**WORK REQUEST**
Set down the complete data exactly as it appears below.

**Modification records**
# # # #

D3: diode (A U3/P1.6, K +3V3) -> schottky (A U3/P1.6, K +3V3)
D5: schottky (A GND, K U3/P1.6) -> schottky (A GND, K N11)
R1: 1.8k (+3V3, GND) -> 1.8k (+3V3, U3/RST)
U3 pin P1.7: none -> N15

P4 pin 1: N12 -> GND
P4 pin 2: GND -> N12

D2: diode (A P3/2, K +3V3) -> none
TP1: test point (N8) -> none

# # # #

**TASK RESPONSE**
D3: diode (A U3/P1.6, K +3V3) -> schottky (A U3/P1.6, K +3V3)
D5: schottky (A GND, K U3/P1.6) -> schottky (A GND, K N11)
R1: 1.8k (+3V3, GND) -> 1.8k (+3V3, U3/RST)
U3 pin P1.7: none -> N15

P4 pin 1: N12 -> GND
P4 pin 2: GND -> N12

D2: diode (A P3/2, K +3V3) -> none
TP1: test point (N8) -> none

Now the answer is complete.